WHAT TO DO
Restate exactly the lines of the entries below, beginning with the first and ending with the line that holds "L3: none -> 680uH (DRV, VEXT)". Pictures are not copied.

[Version comparison data]
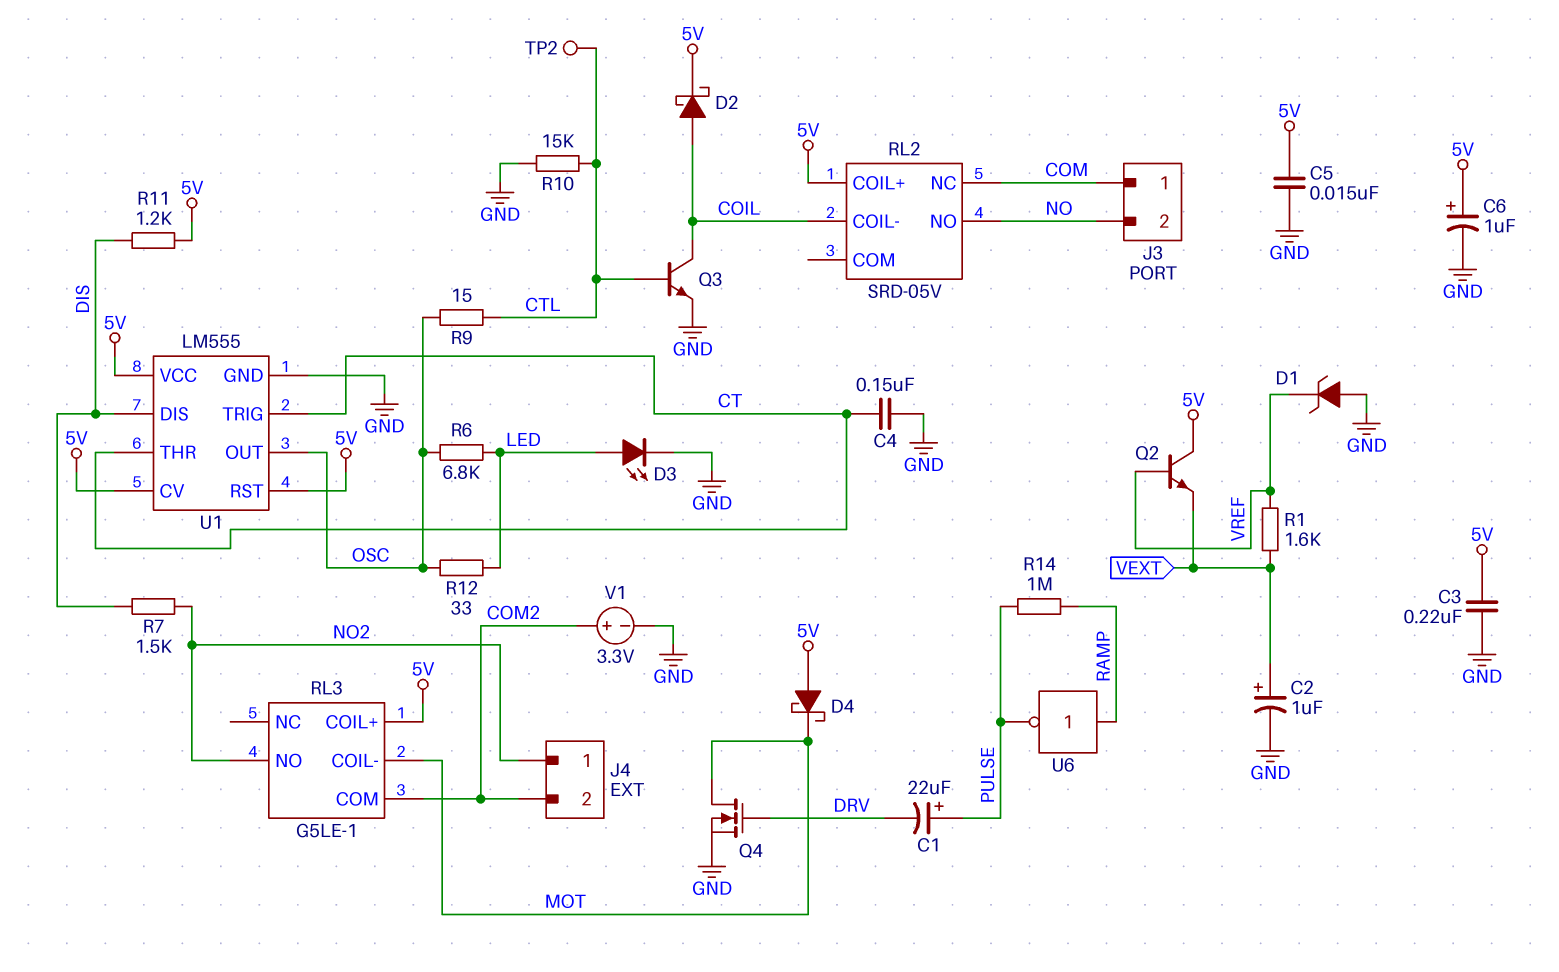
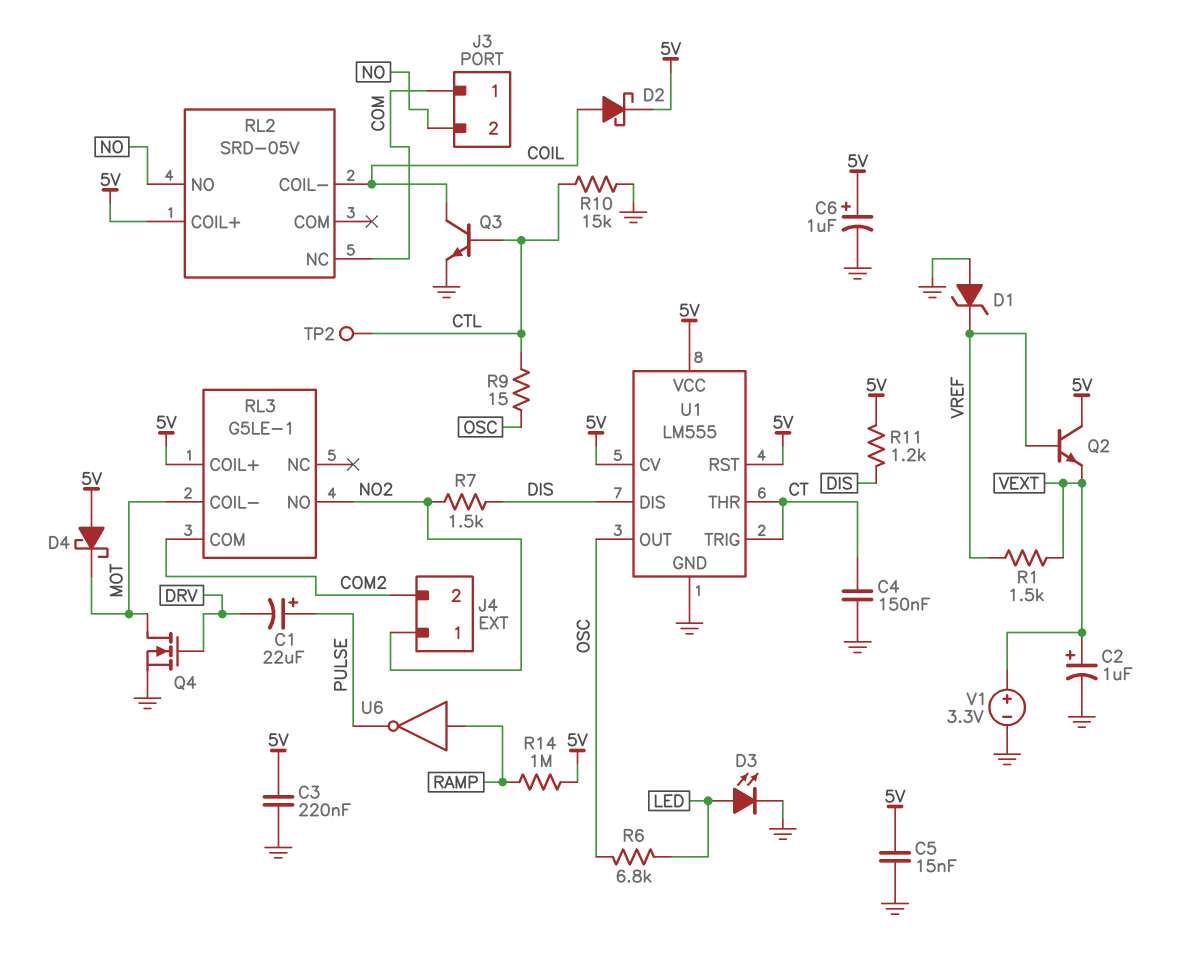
R1: 1.6k (VEXT, VREF) -> 1.5k (VEXT, VREF)
R12: 33 (LED, OSC) -> none
R14: 1M (PULSE, RAMP) -> 1M (5V, RAMP)
V1: 3.3V (plus COM2, minus GND) -> 3.3V (plus VEXT, minus GND)

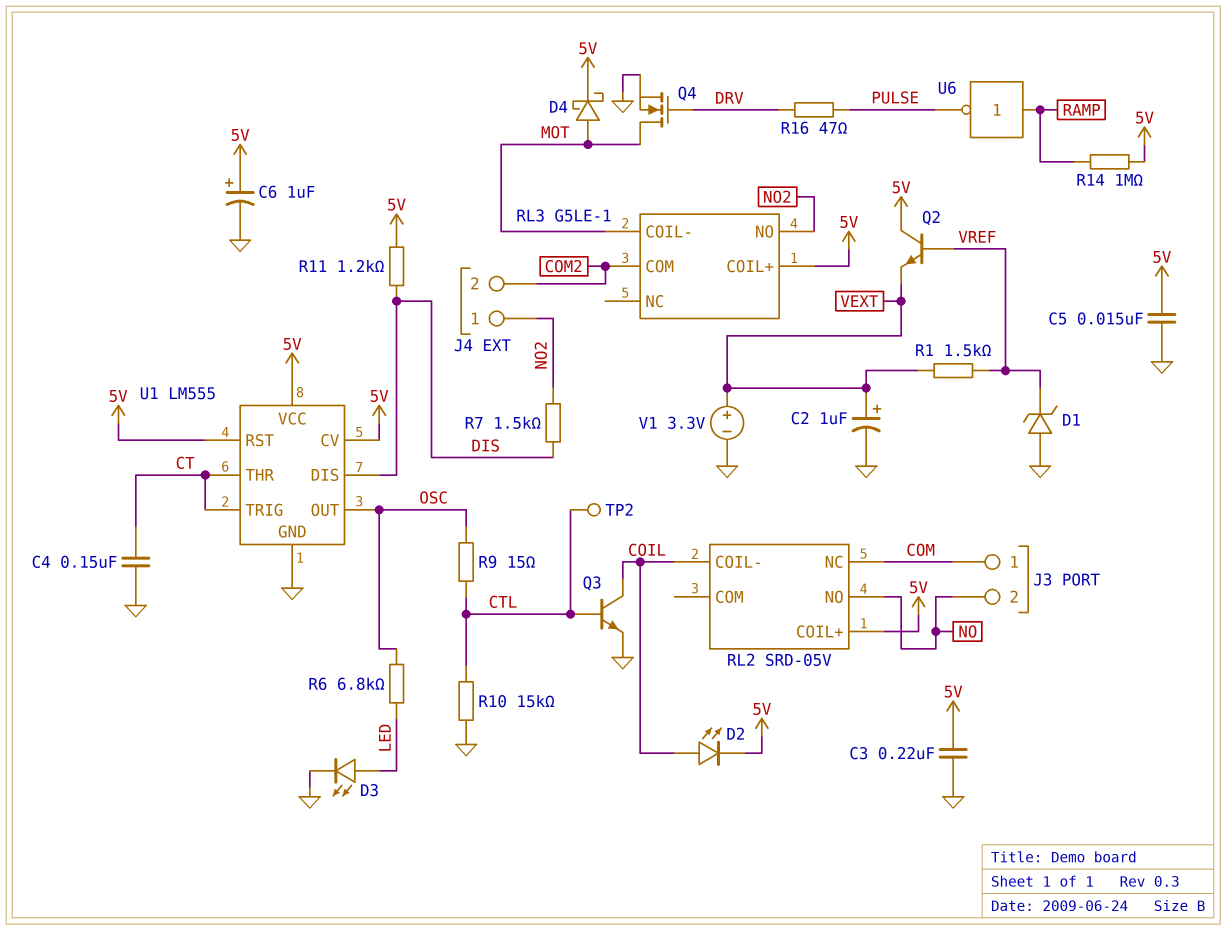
C1: 22uF (plus PULSE, minus DRV) -> none
D2: schottky (A COIL, K 5V) -> LED (A COIL, K 5V)
D4: schottky (A 5V, K MOT) -> schottky (A MOT, K 5V)
R16: none -> 47 (DRV, PULSE)

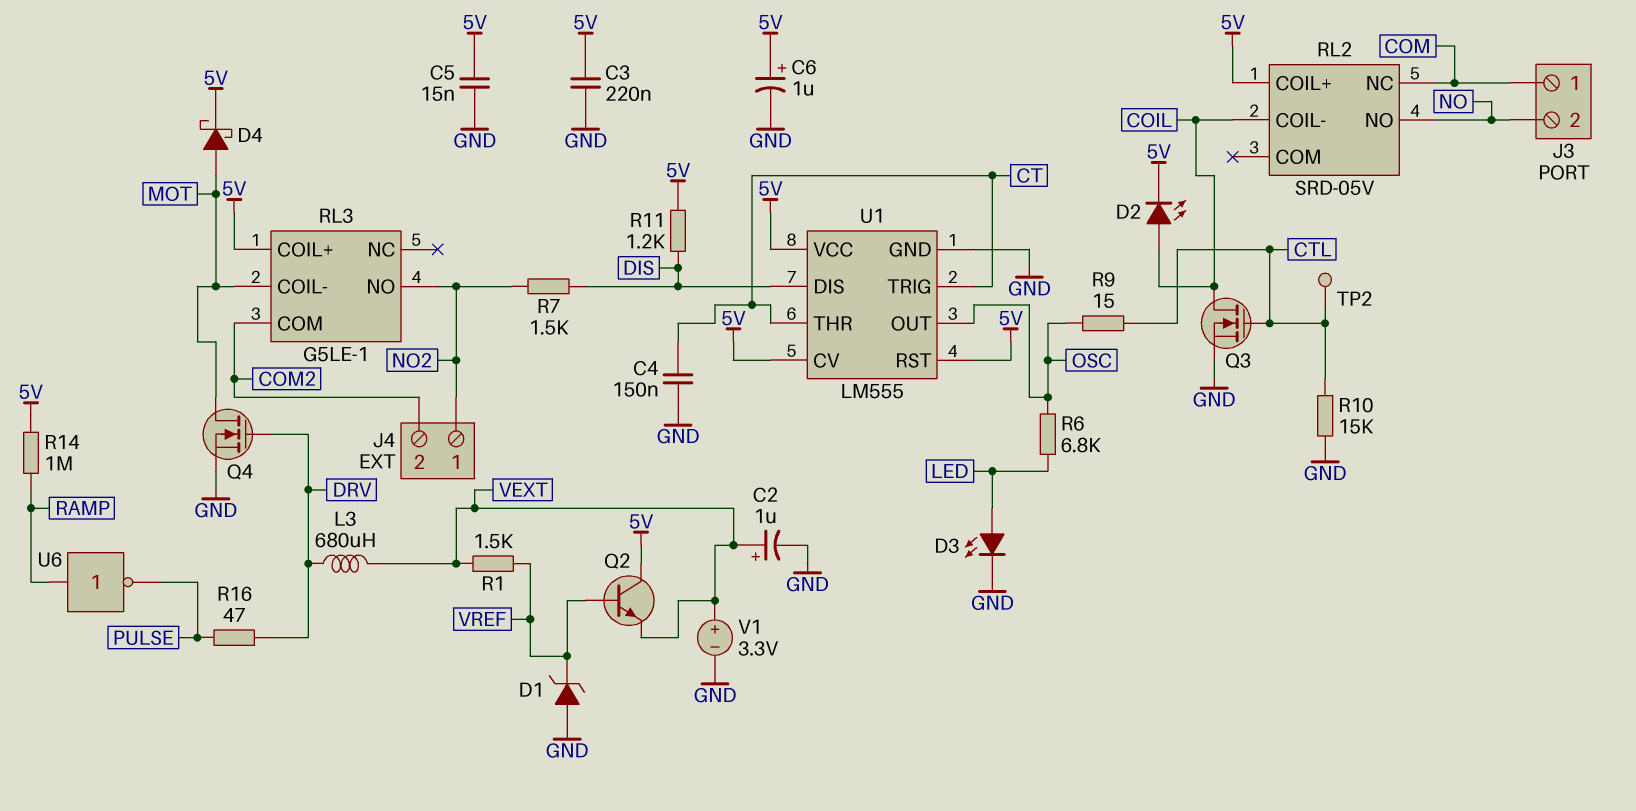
L3: none -> 680uH (DRV, VEXT)
Q3: NPN (B CTL, C COIL, E GND) -> NMOS (G CTL, D COIL, S GND)

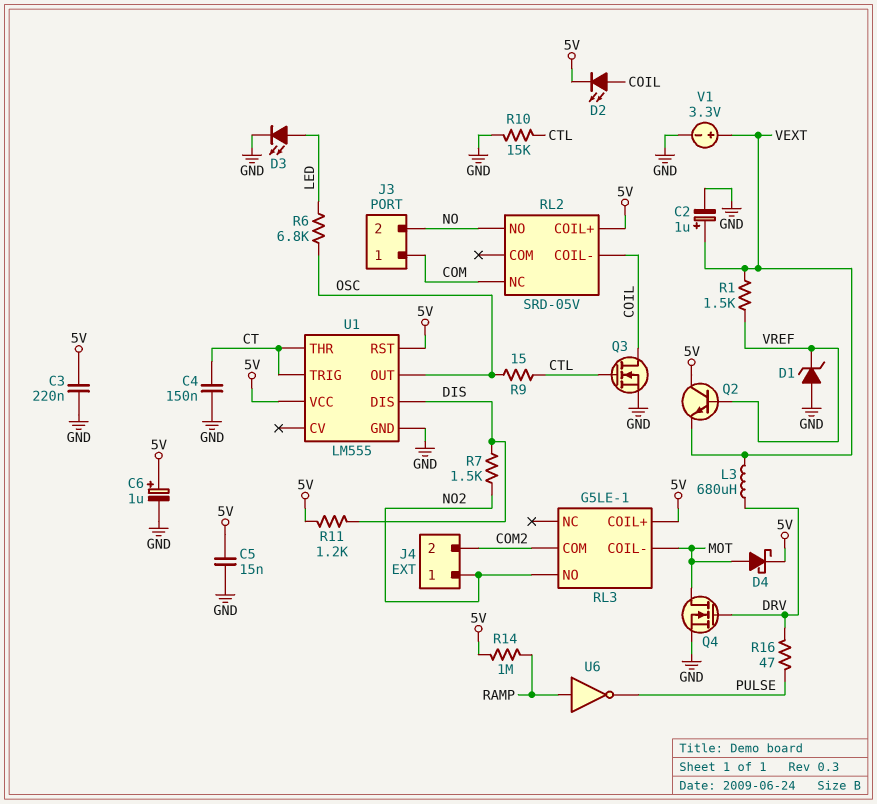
TP2: test point (CTL) -> none
U1 pin CV: 5V -> none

TASK RESULT
R1: 1.6k (VEXT, VREF) -> 1.5k (VEXT, VREF)
R12: 33 (LED, OSC) -> none
R14: 1M (PULSE, RAMP) -> 1M (5V, RAMP)
V1: 3.3V (plus COM2, minus GND) -> 3.3V (plus VEXT, minus GND)

C1: 22uF (plus PULSE, minus DRV) -> none
D2: schottky (A COIL, K 5V) -> LED (A COIL, K 5V)
D4: schottky (A 5V, K MOT) -> schottky (A MOT, K 5V)
R16: none -> 47 (DRV, PULSE)

L3: none -> 680uH (DRV, VEXT)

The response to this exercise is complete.